*What the task requires*. Copy the listing that follows exactly. Its pictures do not belong in the copy.

────

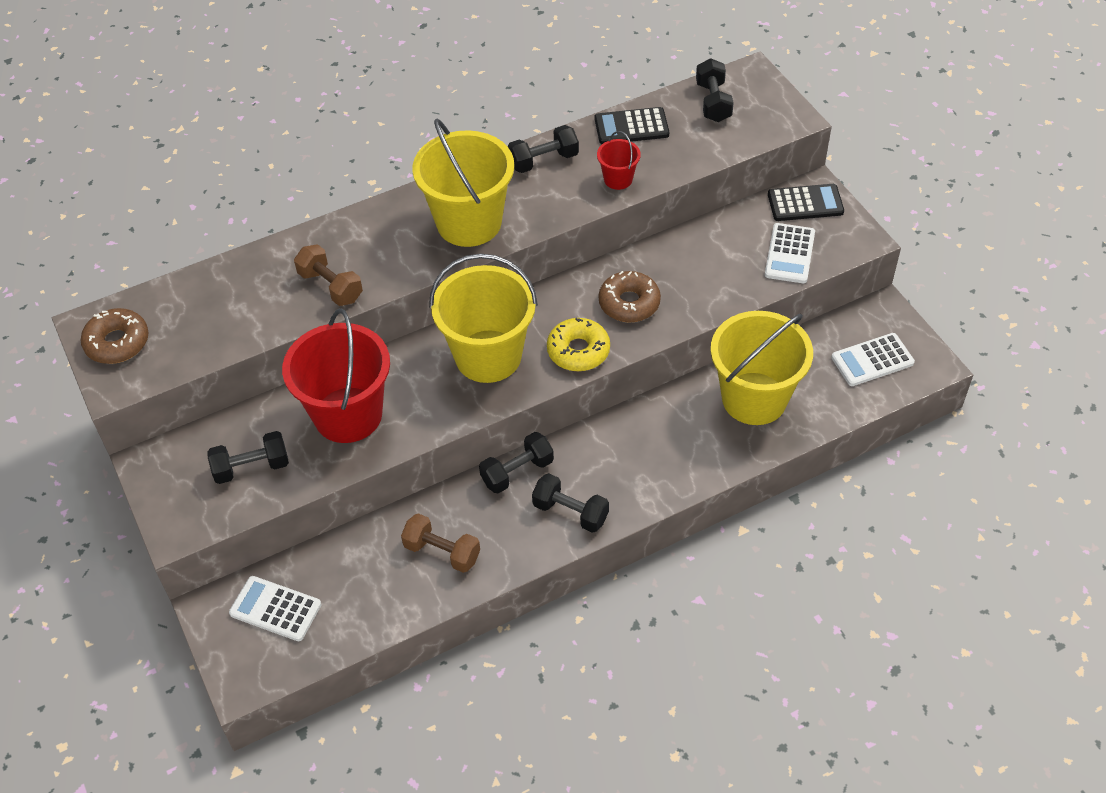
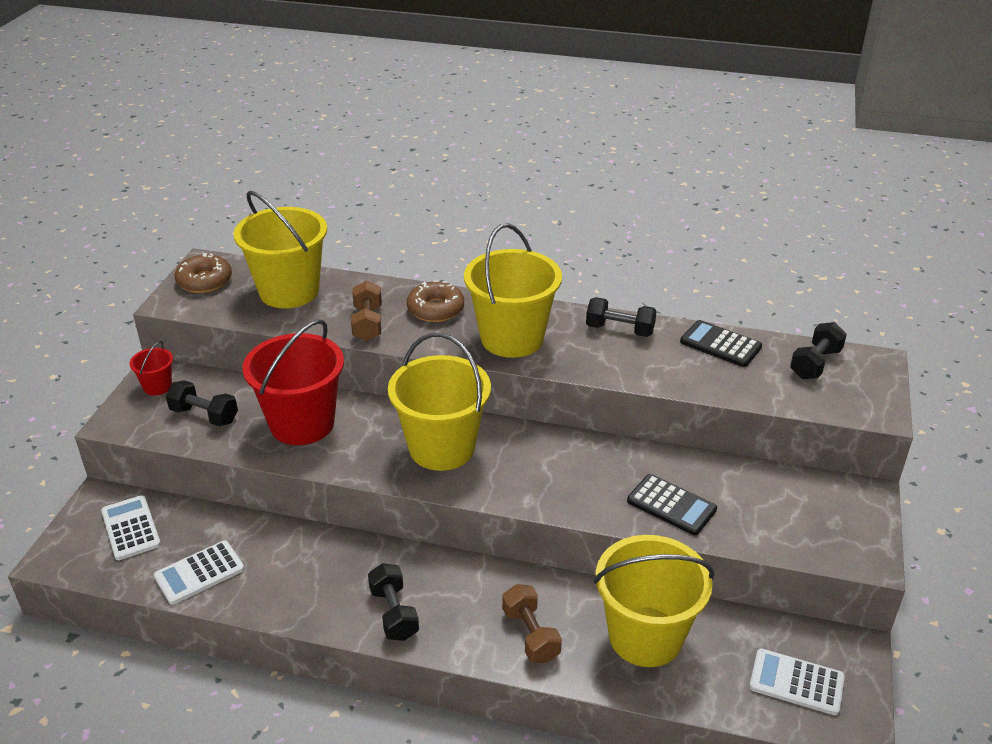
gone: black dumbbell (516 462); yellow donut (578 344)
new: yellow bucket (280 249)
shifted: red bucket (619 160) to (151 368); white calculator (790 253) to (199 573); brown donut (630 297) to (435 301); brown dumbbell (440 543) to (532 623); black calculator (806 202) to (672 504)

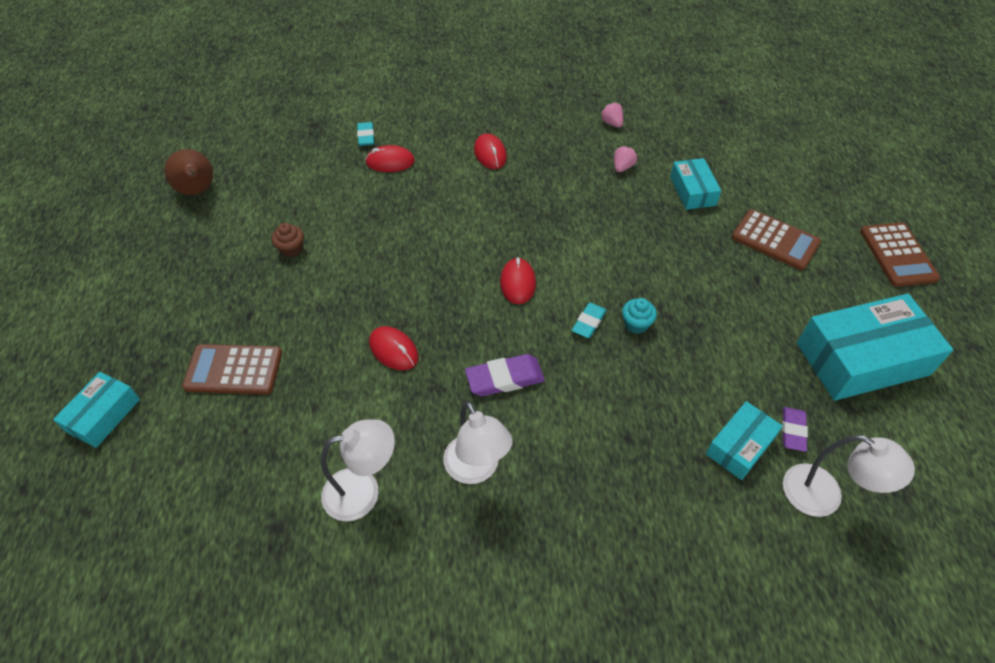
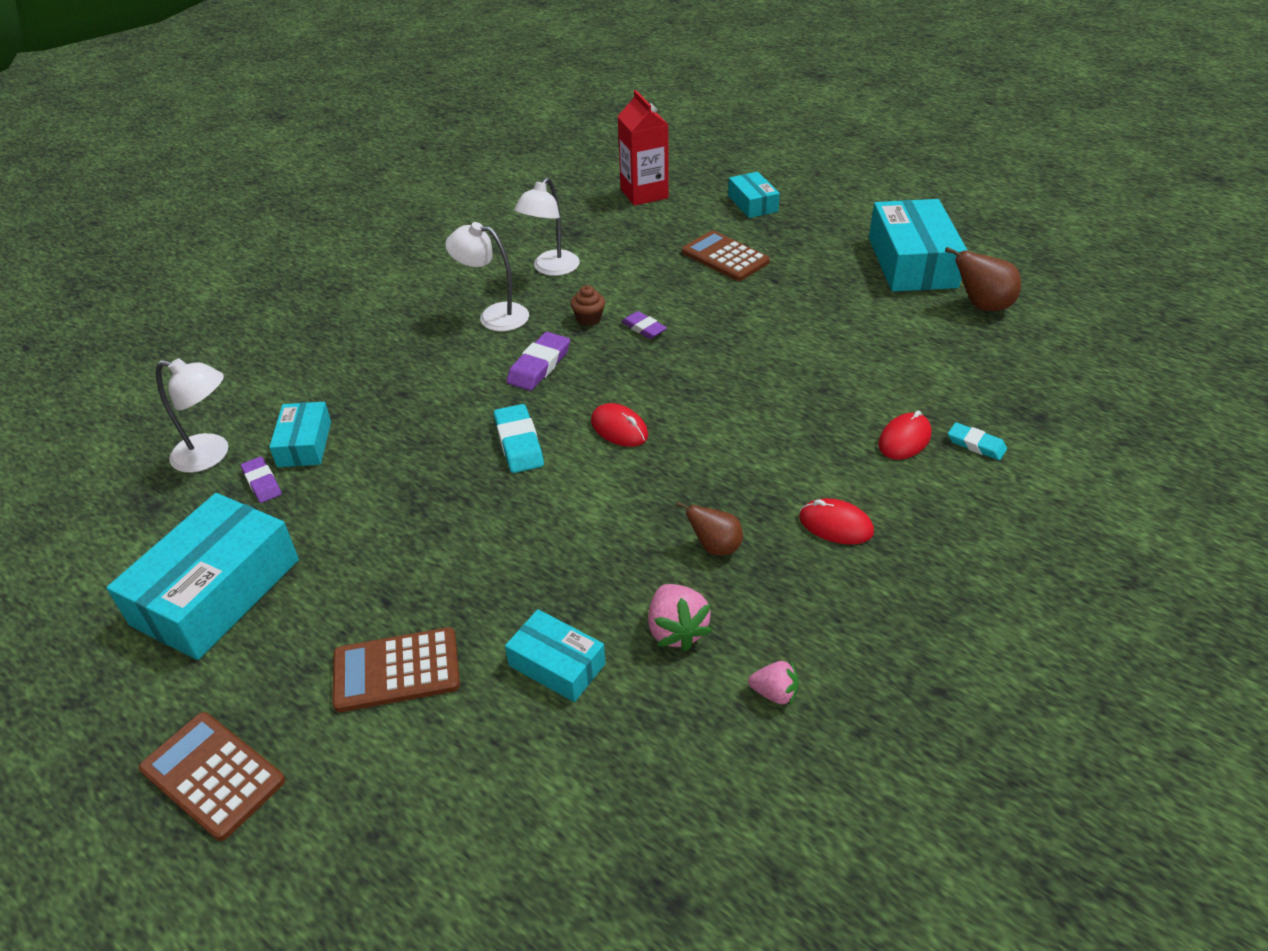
gone: turquoise cupcake (639 316)
new: red carton (643 148); brown pear (709 529); turquoise box (918 245)
shifted: brown cupcake (288 240) to (588 305)
swapped: red mouse (393 348) to purple eraser (644 325)
rotated: white lamp (849 476) = (192 415) 150 degrees counterclockwise; brown calculator (232 369) = (726 256) 90 degrees counterclockwise
scaled: turquoise eraser (589 320) = (519 438) x1.53; pink strawberry (626 158) = (680 618) x1.58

────

*Exercise output*.
gone: black dumbbell (516 462); yellow donut (578 344)
new: yellow bucket (280 249)
shifted: red bucket (619 160) to (151 368); white calculator (790 253) to (199 573); brown donut (630 297) to (435 301); brown dumbbell (440 543) to (532 623); black calculator (806 202) to (672 504)

gone: turquoise cupcake (639 316)
new: red carton (643 148); brown pear (709 529); turquoise box (918 245)
shifted: brown cupcake (288 240) to (588 305)
swapped: red mouse (393 348) to purple eraser (644 325)
rotated: white lamp (849 476) = (192 415) 150 degrees counterclockwise; brown calculator (232 369) = (726 256) 90 degrees counterclockwise
scaled: turquoise eraser (589 320) = (519 438) x1.53; pink strawberry (626 158) = (680 618) x1.58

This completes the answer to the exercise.